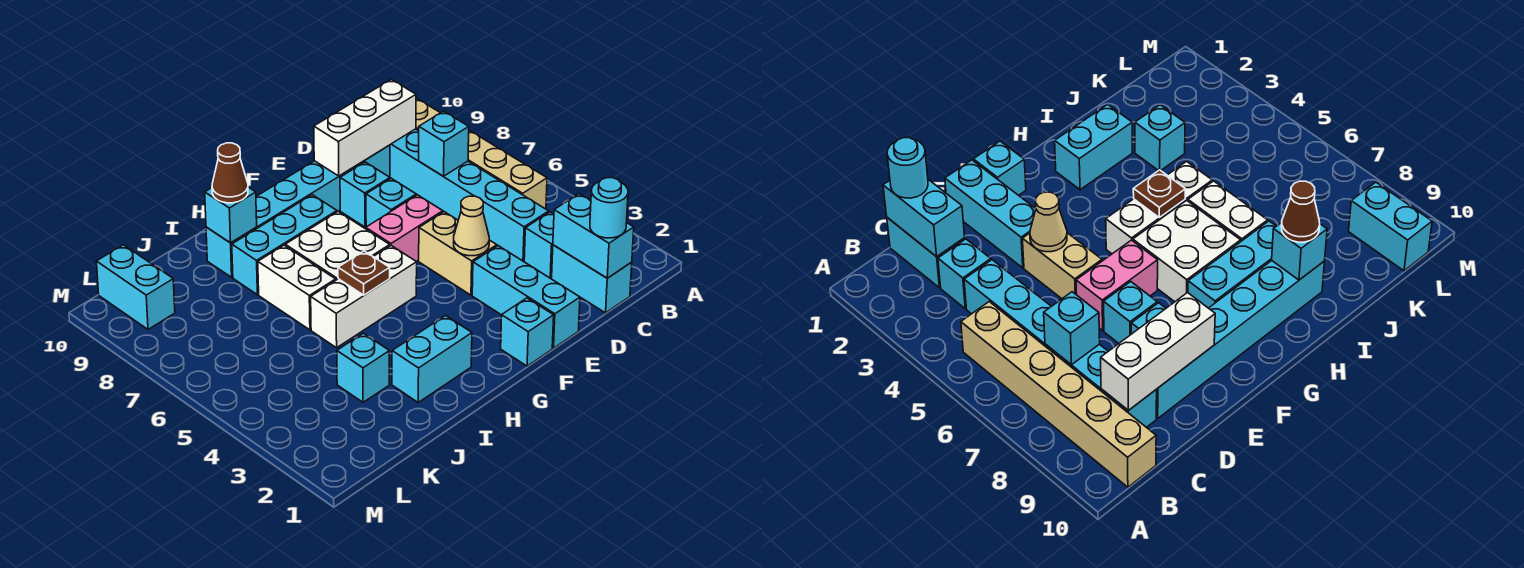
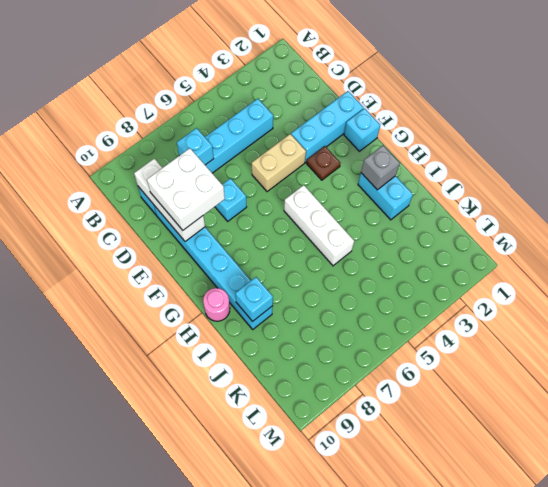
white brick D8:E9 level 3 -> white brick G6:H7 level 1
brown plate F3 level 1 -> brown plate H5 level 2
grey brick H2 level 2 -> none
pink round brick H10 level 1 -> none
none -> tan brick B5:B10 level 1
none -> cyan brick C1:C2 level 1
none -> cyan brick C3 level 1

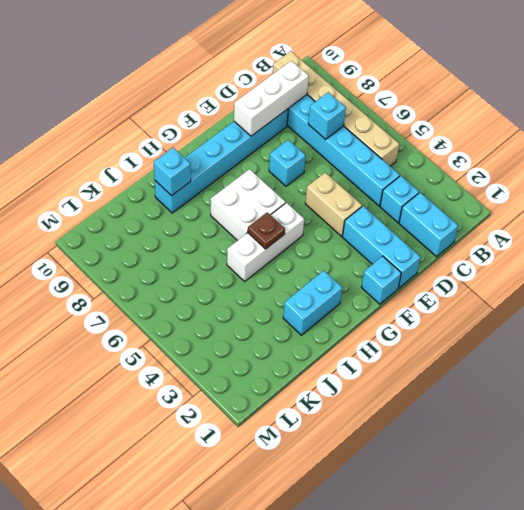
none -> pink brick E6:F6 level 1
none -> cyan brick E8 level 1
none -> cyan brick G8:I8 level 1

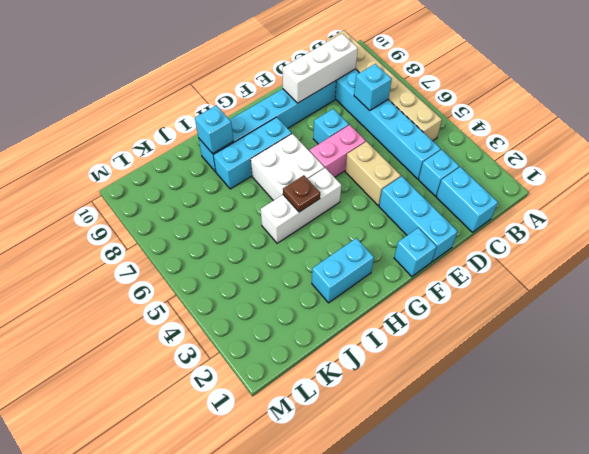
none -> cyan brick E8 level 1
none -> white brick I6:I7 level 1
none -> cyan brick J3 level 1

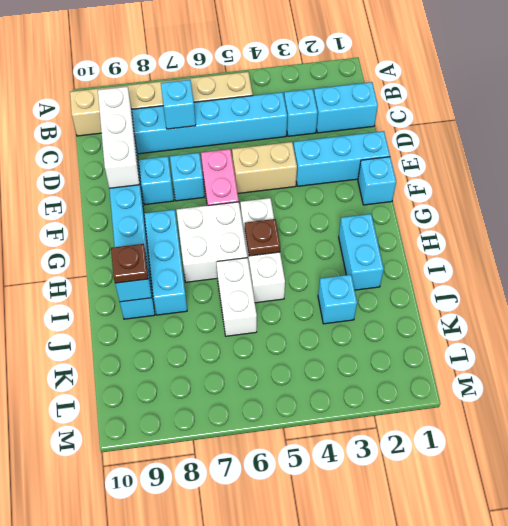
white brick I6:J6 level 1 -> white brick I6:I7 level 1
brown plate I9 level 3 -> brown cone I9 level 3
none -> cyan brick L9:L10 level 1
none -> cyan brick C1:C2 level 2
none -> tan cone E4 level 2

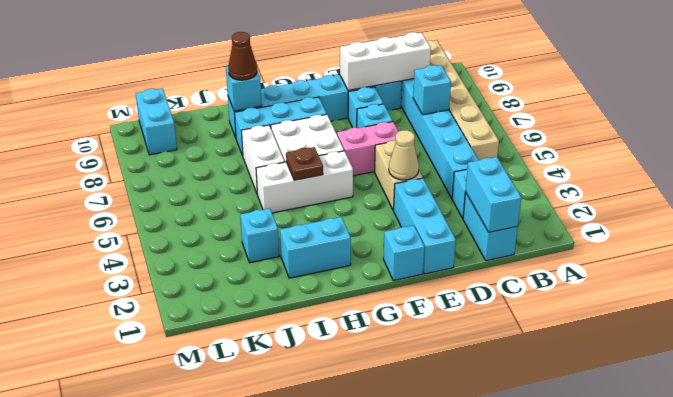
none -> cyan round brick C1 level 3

* * *

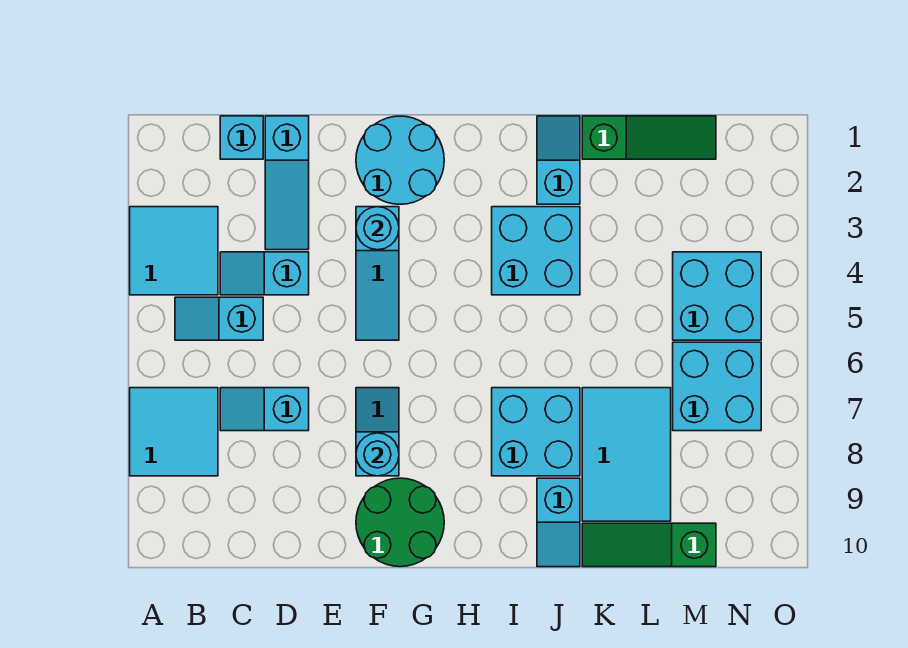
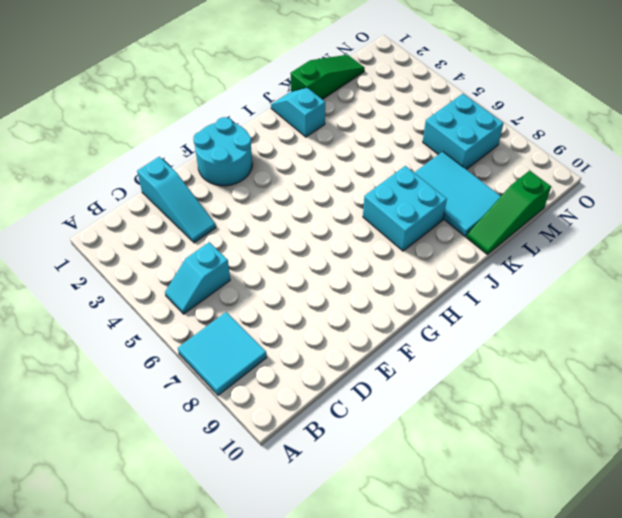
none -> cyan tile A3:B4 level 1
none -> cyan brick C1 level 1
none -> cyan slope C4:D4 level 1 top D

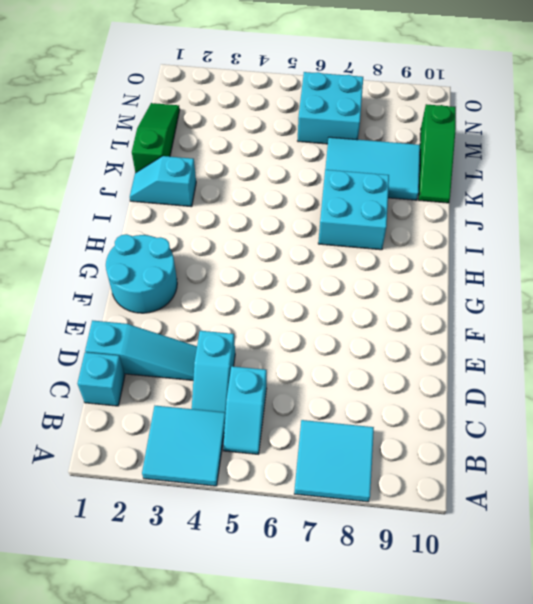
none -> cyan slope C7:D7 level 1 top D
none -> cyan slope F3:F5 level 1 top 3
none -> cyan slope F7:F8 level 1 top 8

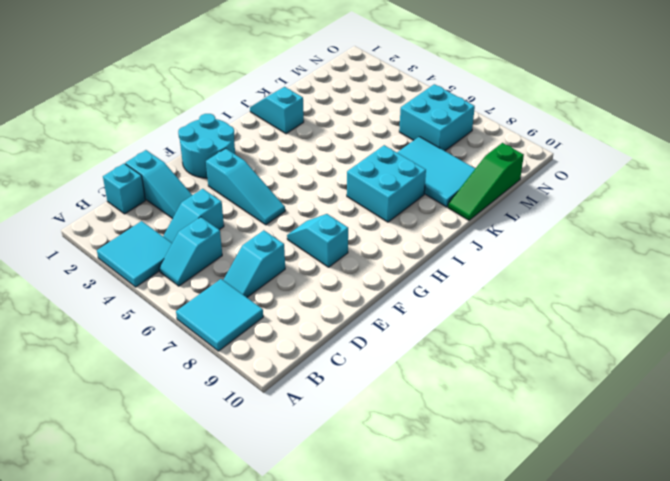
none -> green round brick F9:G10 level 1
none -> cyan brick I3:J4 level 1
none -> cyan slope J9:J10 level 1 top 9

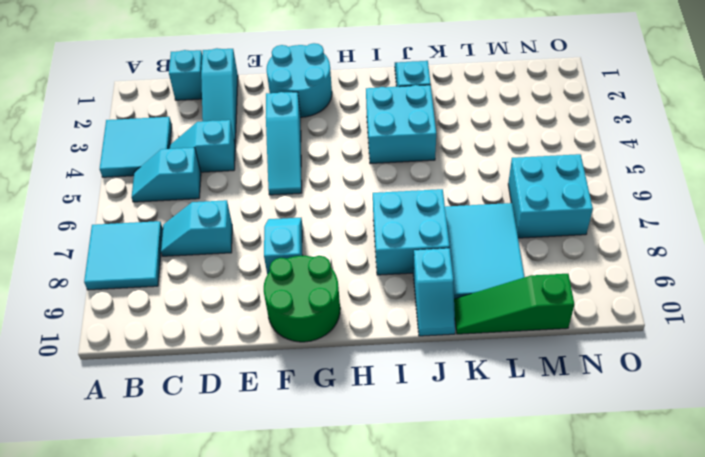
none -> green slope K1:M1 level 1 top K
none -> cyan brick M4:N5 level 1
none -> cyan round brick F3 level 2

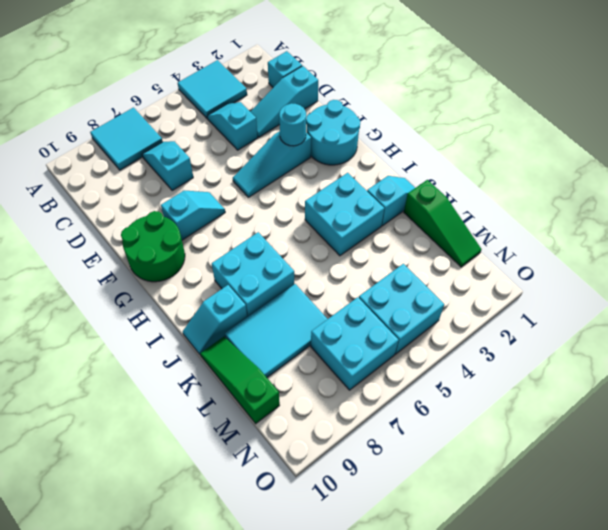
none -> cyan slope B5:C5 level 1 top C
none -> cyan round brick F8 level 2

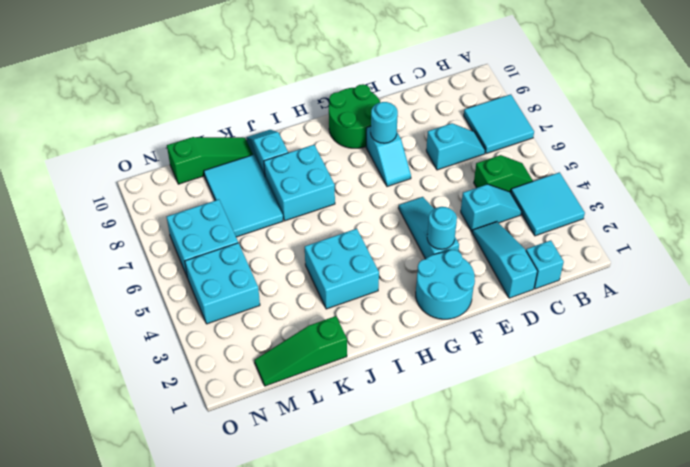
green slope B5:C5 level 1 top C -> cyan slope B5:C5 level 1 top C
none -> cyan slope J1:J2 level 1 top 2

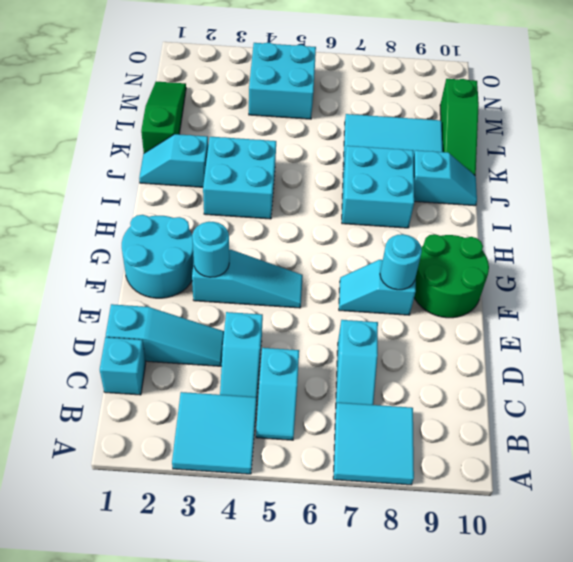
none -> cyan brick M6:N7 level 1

* * *

* [EXERCISE REQUIREMENTS] Your answer should be the exact lines above from the one containing "none -> tan cone E4 level 2" through the one containing "none -> cyan round brick C1 level 3", with both end lines kept and the pictures removed, please.

* [THE COMPLETED TASK]
none -> tan cone E4 level 2

none -> cyan round brick C1 level 3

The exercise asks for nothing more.